>> Begin EXTRACTED RECORDS

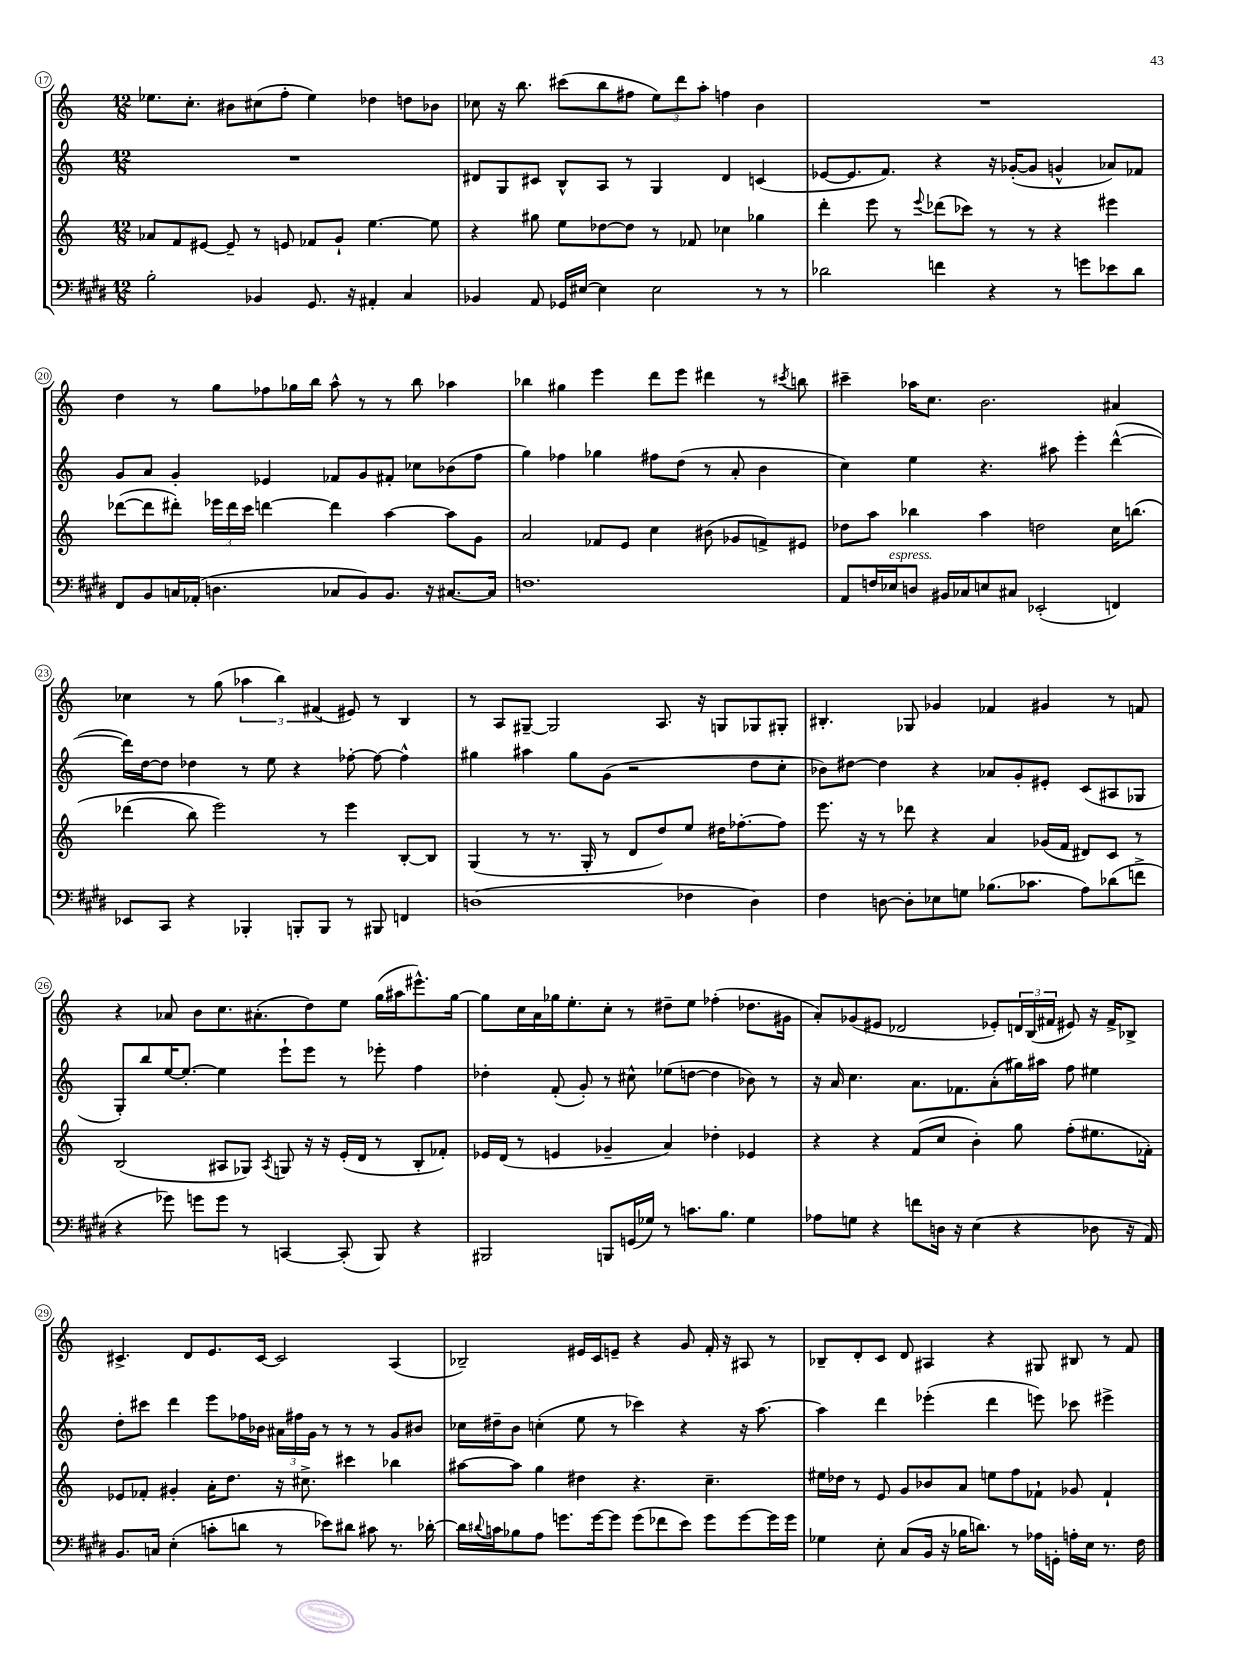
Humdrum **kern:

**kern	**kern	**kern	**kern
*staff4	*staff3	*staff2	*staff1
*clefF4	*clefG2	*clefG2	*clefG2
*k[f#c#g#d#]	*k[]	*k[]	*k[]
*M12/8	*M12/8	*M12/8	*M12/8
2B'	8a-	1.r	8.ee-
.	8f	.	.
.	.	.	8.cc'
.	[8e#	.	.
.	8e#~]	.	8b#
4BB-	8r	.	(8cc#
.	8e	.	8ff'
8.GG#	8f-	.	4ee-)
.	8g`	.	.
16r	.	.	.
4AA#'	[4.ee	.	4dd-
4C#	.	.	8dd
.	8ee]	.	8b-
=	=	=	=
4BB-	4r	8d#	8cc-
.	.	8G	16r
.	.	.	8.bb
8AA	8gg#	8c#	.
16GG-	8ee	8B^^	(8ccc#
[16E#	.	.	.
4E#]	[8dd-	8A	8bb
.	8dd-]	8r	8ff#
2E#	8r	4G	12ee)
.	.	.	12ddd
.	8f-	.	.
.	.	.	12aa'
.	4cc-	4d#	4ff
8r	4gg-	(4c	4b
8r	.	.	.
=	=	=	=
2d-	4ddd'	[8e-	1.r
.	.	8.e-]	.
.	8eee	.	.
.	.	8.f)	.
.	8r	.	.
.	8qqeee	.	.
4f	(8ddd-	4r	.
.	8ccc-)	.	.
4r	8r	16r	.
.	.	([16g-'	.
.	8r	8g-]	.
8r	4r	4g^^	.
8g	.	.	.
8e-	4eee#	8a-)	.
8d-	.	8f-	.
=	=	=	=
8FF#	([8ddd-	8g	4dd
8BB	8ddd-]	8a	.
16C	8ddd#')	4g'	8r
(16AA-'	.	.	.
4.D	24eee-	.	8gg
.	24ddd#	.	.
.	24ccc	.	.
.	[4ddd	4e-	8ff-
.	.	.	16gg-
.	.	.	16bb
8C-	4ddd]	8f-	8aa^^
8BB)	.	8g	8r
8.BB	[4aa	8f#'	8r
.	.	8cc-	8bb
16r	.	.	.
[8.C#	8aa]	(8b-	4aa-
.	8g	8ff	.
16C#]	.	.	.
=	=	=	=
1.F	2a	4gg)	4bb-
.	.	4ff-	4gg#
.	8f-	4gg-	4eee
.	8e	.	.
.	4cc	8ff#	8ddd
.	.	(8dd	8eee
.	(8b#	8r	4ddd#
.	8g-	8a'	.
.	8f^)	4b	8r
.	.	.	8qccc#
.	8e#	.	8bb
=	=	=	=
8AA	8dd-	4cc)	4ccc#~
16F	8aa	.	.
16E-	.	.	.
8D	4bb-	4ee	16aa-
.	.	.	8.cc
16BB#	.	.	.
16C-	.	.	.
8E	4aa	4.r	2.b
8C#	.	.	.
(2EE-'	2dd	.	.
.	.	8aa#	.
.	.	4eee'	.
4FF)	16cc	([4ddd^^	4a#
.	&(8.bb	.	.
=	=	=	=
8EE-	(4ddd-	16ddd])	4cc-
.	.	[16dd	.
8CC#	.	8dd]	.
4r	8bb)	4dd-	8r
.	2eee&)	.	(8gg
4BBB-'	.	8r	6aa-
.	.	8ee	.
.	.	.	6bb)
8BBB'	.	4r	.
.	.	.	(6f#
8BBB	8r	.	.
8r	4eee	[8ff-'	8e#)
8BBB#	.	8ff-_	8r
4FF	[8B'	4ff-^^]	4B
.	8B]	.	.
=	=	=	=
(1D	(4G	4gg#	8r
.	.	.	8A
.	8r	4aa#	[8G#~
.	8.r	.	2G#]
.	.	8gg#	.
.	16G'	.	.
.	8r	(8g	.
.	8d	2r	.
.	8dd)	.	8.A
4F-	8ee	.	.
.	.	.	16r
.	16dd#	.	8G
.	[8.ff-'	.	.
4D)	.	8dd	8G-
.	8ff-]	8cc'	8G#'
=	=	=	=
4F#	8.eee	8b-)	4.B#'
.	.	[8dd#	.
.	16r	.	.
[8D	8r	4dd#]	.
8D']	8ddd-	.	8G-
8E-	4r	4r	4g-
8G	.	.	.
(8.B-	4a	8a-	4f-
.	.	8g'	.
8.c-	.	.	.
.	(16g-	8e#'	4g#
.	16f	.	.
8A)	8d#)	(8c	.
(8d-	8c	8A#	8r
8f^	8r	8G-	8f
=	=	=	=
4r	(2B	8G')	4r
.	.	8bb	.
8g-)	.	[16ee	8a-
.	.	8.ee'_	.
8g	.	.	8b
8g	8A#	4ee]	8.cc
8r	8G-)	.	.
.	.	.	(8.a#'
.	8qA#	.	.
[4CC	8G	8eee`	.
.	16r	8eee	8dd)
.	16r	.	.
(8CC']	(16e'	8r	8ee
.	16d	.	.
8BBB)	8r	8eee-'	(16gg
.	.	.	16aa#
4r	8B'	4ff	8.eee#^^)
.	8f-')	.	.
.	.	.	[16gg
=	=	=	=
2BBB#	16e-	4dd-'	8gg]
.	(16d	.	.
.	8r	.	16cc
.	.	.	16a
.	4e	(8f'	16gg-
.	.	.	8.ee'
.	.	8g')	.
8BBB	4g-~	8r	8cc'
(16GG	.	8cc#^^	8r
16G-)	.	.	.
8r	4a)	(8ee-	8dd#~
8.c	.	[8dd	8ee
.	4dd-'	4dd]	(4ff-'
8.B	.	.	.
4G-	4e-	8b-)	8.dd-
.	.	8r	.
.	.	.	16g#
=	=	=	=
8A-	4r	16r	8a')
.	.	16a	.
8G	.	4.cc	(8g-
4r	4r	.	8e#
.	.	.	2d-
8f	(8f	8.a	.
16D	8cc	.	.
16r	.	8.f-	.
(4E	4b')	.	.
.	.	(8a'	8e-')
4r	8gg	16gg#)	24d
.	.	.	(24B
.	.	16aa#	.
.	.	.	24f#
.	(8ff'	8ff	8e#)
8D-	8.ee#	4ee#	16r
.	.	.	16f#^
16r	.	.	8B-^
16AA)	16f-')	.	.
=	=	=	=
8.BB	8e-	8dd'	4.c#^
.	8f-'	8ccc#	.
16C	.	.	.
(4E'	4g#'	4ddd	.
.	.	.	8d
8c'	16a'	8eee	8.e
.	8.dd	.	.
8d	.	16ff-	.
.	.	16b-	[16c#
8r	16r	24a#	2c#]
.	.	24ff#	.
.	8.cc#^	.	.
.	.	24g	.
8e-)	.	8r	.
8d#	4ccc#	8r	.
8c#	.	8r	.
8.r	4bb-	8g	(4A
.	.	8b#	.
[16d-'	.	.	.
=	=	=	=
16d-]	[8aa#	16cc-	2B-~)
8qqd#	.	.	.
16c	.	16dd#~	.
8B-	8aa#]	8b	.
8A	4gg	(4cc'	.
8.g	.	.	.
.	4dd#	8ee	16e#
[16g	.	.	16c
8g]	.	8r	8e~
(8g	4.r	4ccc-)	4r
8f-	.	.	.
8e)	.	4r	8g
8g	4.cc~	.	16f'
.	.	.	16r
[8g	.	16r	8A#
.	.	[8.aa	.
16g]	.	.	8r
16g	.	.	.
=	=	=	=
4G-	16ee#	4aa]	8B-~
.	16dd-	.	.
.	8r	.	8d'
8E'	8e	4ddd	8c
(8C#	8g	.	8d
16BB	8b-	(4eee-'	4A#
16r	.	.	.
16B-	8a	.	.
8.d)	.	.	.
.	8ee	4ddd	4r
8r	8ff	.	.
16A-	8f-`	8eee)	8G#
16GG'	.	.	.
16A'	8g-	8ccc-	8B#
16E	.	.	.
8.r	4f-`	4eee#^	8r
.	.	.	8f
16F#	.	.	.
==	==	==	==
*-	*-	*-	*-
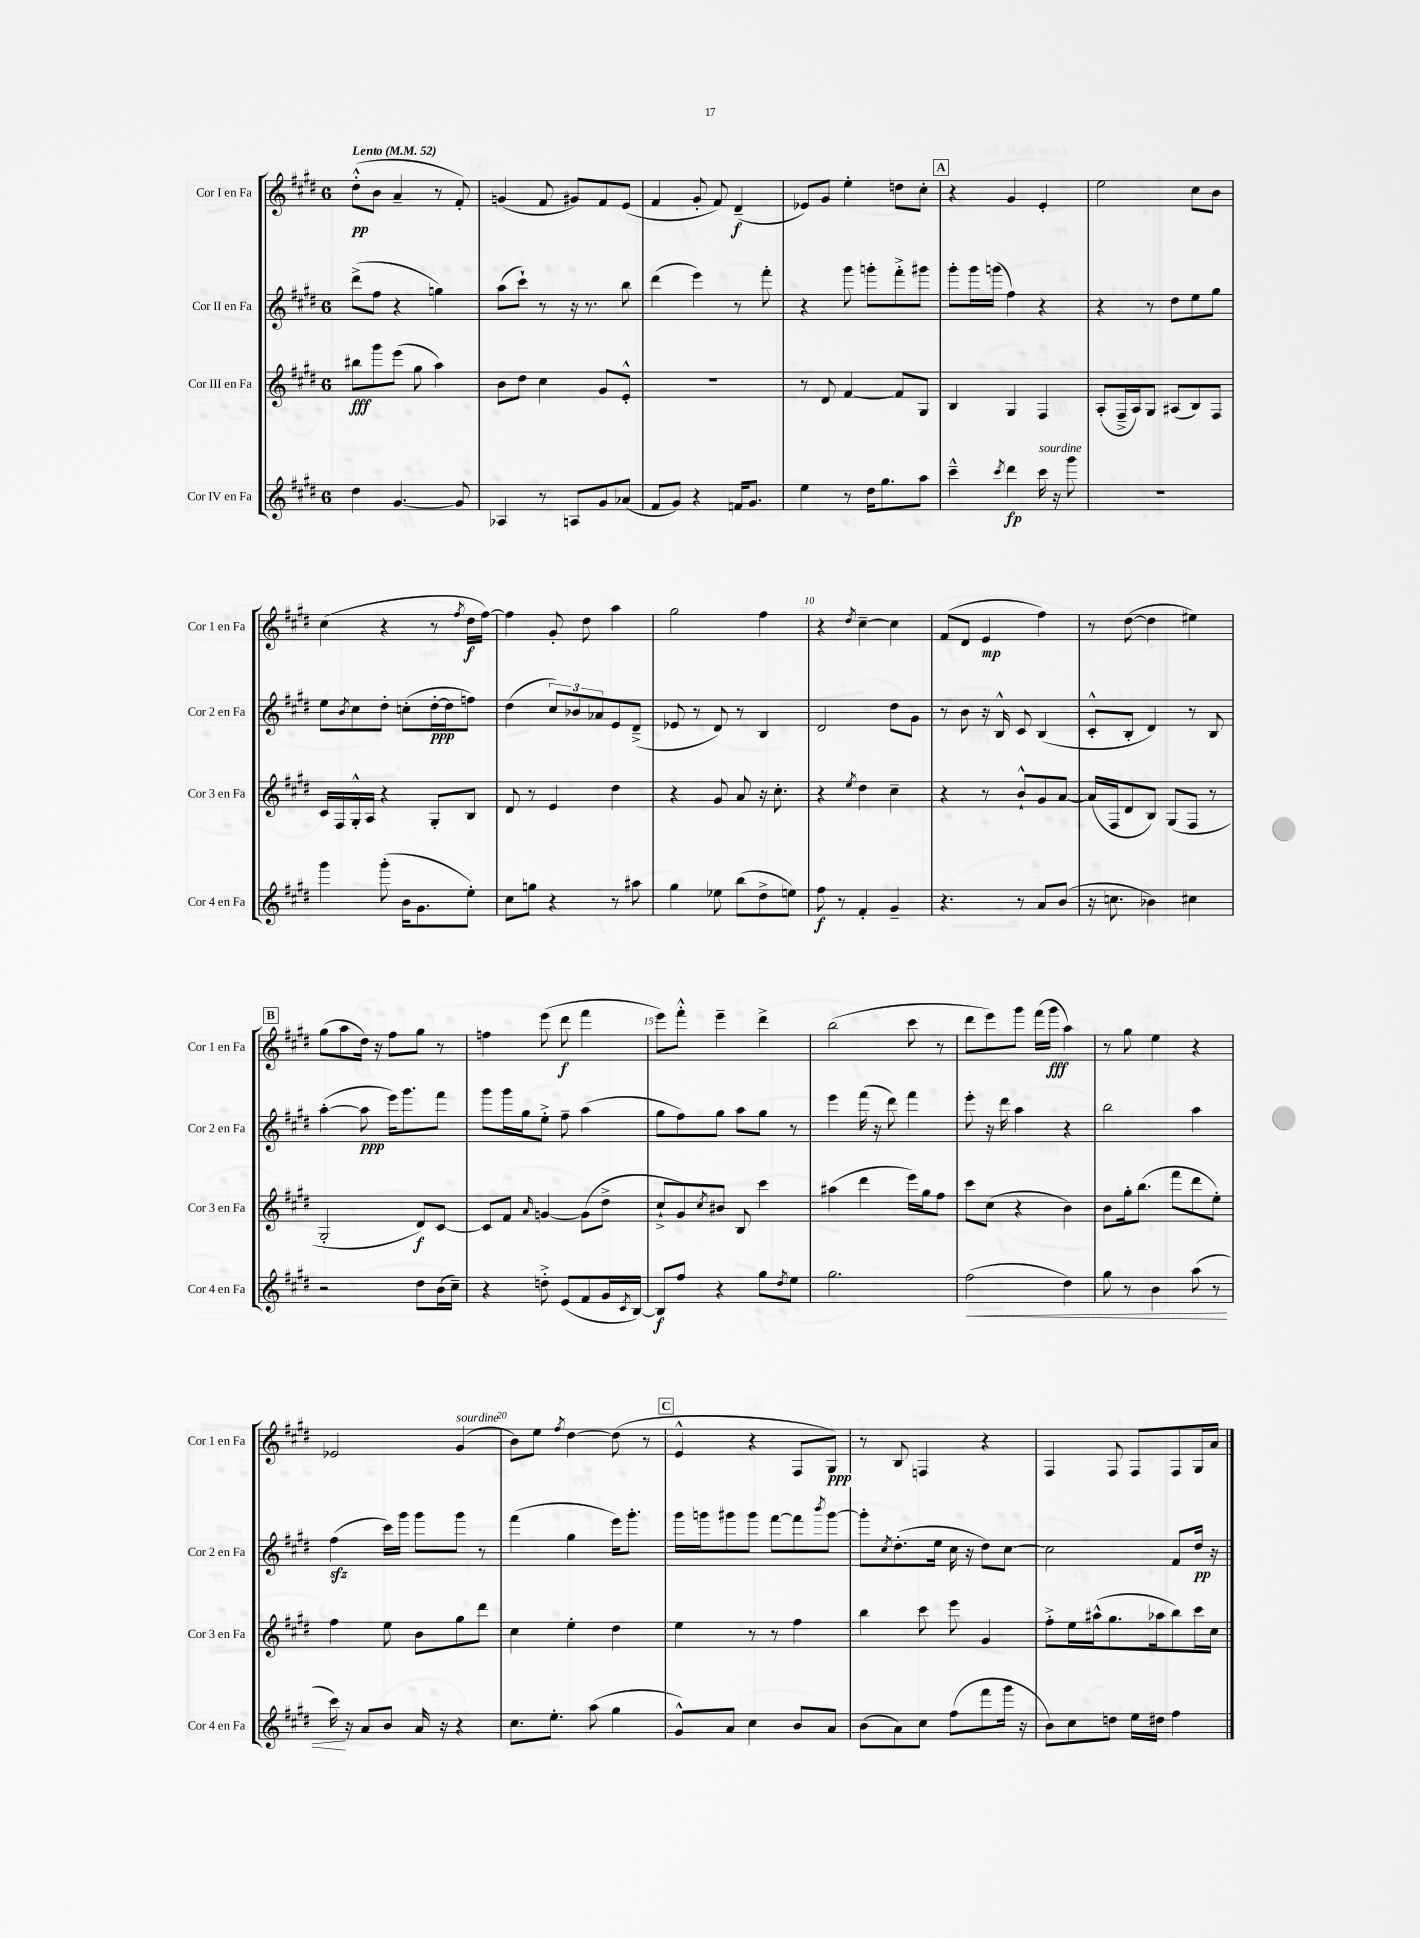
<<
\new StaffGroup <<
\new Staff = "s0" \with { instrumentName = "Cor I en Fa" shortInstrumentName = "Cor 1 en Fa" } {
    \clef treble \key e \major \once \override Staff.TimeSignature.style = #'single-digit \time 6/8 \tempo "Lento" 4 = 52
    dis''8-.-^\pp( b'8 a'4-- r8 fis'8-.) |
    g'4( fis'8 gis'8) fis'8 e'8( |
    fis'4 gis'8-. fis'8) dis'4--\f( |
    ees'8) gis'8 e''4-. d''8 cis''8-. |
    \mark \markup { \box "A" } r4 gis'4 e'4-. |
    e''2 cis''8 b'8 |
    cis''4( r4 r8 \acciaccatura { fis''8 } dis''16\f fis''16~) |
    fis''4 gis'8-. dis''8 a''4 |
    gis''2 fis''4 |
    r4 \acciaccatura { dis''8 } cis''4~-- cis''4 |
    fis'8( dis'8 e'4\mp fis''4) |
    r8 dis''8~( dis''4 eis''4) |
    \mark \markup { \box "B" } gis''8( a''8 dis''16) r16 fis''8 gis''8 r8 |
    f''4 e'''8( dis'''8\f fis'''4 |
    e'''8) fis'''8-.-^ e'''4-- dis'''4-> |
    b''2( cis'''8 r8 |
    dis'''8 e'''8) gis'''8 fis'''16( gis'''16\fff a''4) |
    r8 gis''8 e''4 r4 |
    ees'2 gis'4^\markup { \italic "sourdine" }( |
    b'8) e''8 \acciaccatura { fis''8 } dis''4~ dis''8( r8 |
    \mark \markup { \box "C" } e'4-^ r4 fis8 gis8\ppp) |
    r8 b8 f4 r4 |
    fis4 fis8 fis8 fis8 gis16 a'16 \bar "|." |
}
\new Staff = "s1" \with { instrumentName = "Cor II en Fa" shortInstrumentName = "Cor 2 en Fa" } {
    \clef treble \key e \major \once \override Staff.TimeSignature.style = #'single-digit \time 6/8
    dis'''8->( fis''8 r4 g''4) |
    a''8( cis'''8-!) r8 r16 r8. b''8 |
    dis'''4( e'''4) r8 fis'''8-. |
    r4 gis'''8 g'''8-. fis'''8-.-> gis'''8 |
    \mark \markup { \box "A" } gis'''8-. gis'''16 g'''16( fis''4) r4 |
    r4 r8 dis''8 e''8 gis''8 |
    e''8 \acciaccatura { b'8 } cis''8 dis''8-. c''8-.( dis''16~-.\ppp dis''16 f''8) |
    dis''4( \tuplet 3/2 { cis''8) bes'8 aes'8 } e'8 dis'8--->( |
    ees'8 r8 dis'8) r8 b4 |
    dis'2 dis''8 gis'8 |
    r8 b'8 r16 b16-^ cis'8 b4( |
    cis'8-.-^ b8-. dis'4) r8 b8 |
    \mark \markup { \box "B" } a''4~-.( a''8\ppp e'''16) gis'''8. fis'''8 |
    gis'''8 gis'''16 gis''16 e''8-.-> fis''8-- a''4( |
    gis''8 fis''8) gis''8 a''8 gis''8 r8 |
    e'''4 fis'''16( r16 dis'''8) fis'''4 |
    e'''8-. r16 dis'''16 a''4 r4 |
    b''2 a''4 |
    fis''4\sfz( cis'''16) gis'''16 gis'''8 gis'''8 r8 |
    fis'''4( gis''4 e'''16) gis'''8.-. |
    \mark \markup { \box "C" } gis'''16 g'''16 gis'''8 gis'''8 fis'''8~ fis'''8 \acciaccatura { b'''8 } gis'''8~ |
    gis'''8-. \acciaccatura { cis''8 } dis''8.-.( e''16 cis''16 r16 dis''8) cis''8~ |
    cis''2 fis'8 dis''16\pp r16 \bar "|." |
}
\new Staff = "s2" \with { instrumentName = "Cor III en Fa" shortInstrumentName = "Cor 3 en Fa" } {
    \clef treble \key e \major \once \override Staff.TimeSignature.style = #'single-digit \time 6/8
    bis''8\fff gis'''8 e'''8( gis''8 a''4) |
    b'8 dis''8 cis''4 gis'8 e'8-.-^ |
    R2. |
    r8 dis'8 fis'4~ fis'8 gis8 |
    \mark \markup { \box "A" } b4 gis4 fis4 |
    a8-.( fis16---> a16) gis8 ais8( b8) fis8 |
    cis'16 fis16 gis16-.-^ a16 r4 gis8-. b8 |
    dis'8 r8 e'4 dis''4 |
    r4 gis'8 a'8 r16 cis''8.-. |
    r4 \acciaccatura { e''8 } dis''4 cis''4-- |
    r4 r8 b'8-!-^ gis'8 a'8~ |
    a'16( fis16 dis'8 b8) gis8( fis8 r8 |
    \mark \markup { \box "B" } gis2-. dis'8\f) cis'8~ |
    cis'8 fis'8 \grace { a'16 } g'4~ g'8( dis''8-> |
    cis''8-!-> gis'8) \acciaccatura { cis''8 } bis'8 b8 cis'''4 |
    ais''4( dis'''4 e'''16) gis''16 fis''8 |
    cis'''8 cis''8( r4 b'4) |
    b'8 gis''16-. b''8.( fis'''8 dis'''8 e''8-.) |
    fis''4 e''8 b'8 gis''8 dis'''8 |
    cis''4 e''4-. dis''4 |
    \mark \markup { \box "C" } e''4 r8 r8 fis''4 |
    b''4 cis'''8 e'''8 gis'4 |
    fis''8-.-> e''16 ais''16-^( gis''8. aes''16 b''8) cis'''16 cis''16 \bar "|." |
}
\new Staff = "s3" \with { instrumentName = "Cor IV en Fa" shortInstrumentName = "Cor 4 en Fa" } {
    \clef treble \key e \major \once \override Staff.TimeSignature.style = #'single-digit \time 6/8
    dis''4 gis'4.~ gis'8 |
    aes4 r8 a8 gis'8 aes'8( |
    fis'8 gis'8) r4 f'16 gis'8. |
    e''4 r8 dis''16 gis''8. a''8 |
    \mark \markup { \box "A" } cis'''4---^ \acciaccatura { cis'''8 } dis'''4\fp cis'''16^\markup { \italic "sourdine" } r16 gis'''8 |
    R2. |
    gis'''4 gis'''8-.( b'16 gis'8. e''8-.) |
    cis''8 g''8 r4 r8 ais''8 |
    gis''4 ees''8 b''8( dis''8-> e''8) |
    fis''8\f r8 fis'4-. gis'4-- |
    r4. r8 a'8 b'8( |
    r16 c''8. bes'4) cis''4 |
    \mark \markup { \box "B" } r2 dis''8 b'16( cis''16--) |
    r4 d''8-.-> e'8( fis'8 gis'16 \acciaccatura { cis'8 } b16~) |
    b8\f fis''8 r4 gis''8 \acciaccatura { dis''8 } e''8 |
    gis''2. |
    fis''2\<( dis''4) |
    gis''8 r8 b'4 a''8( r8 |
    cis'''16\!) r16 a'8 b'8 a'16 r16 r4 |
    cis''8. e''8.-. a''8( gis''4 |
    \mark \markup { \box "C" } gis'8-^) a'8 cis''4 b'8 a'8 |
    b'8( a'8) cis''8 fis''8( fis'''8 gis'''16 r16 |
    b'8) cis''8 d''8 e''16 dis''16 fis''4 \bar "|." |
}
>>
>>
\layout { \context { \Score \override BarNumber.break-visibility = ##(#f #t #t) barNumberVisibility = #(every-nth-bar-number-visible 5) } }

>> End EXTRACTED RECORDS

TASK DESCRIPTION:
Gather every line of the data above that contains the string "shortInstrumentName", and copy each one in full.

EXPECTED OUTPUT:
\new Staff = "s0" \with { instrumentName = "Cor I en Fa" shortInstrumentName = "Cor 1 en Fa" } {
\new Staff = "s1" \with { instrumentName = "Cor II en Fa" shortInstrumentName = "Cor 2 en Fa" } {
\new Staff = "s2" \with { instrumentName = "Cor III en Fa" shortInstrumentName = "Cor 3 en Fa" } {
\new Staff = "s3" \with { instrumentName = "Cor IV en Fa" shortInstrumentName = "Cor 4 en Fa" } {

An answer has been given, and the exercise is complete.